** WHAT IS EXPECTED **
Write out the lines below once more, exactly as they appear. Do not include pictures.
====== INPUT
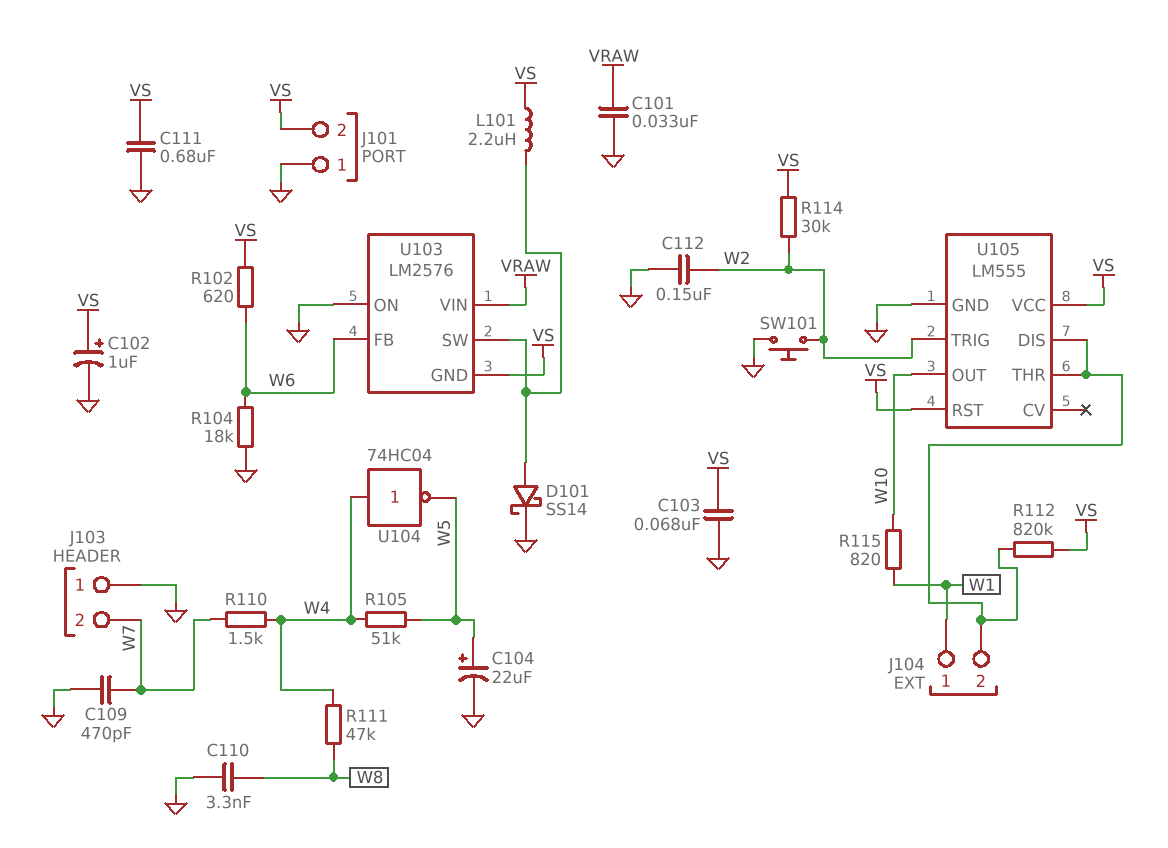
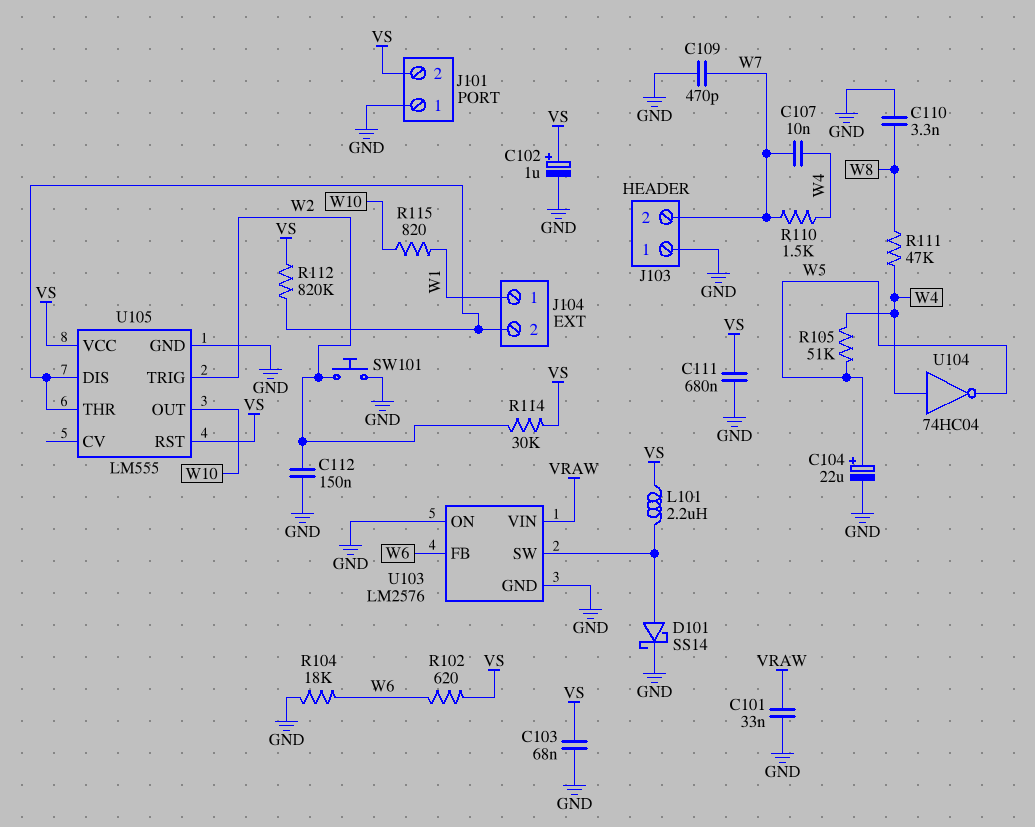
C107: none -> 10nF (W4, W7)
U103 pin GND: VS -> GND

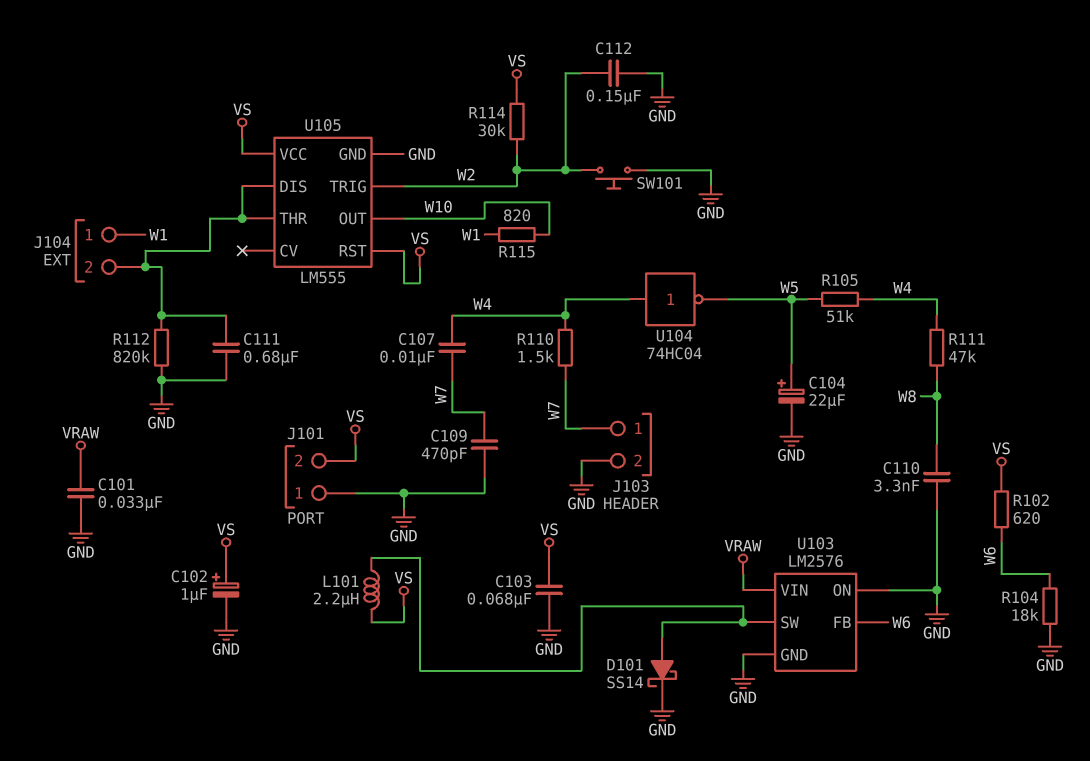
C111: 680nF (GND, VS) -> 680nF (GND, J104/2)
J103 pin 1: GND -> W7
J103 pin 2: W7 -> GND
R112: 820k (J104/2, VS) -> 820k (GND, J104/2)

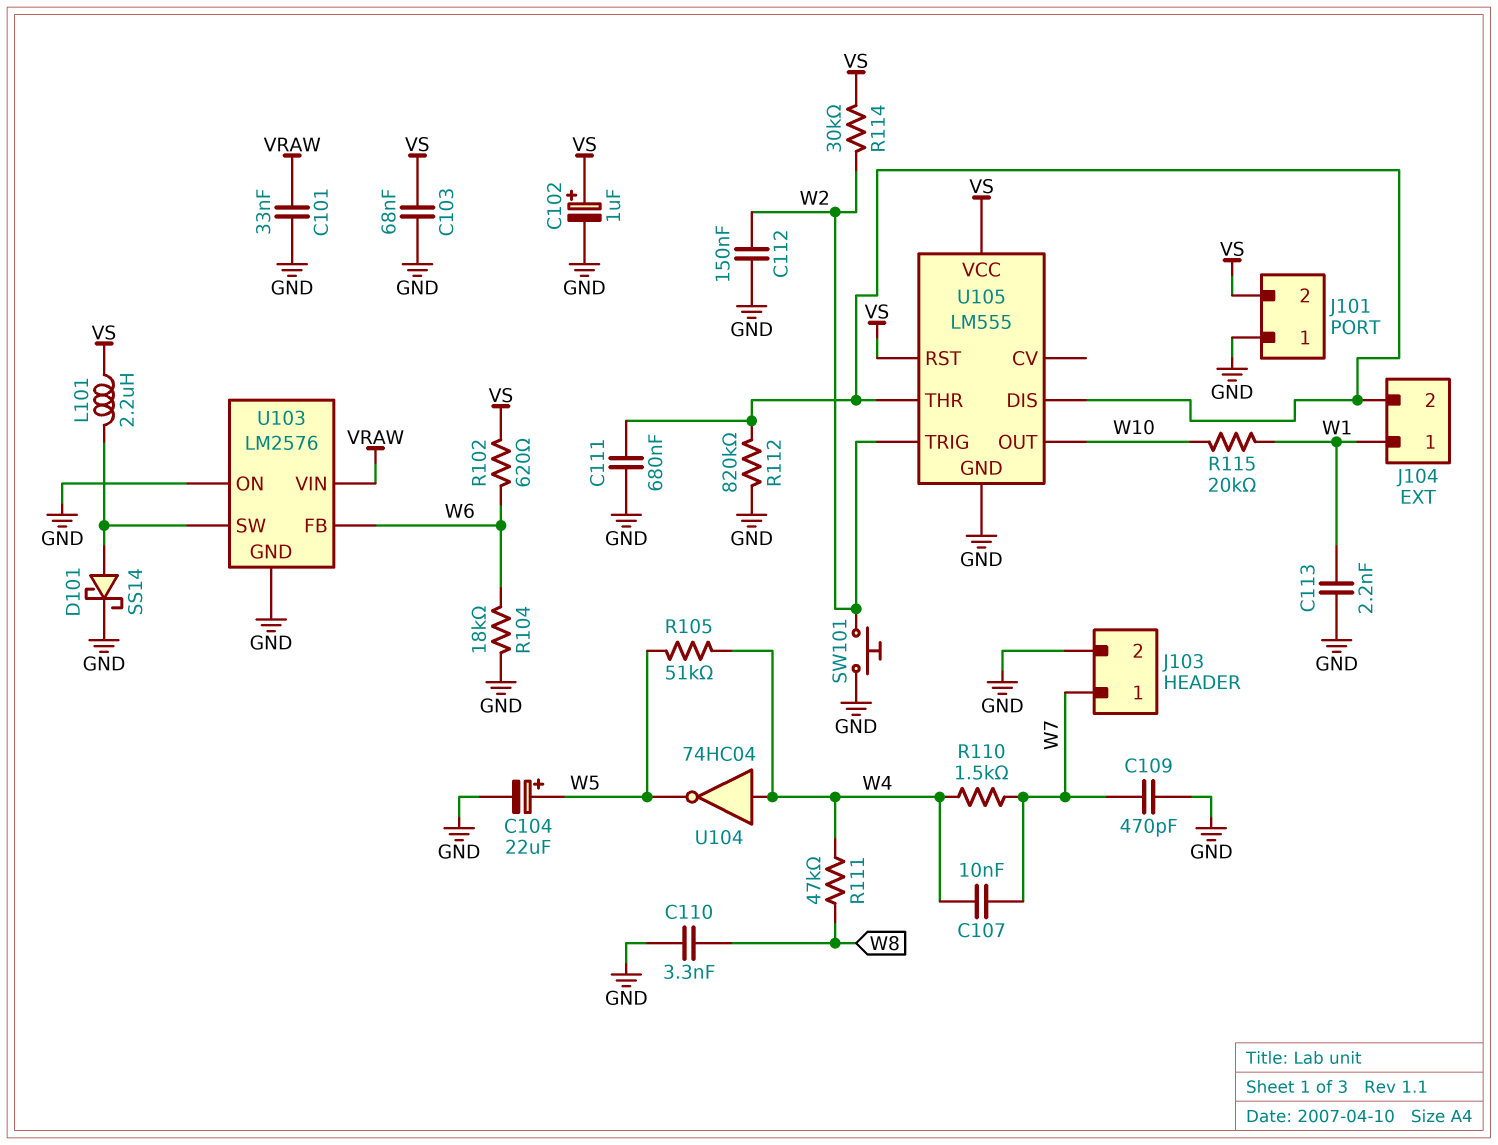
C113: none -> 2.2nF (GND, W1)
R115: 820 (W1, W10) -> 20k (W1, W10)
============
** REPLY **
C107: none -> 10nF (W4, W7)
U103 pin GND: VS -> GND

C111: 680nF (GND, VS) -> 680nF (GND, J104/2)
J103 pin 1: GND -> W7
J103 pin 2: W7 -> GND
R112: 820k (J104/2, VS) -> 820k (GND, J104/2)

C113: none -> 2.2nF (GND, W1)
R115: 820 (W1, W10) -> 20k (W1, W10)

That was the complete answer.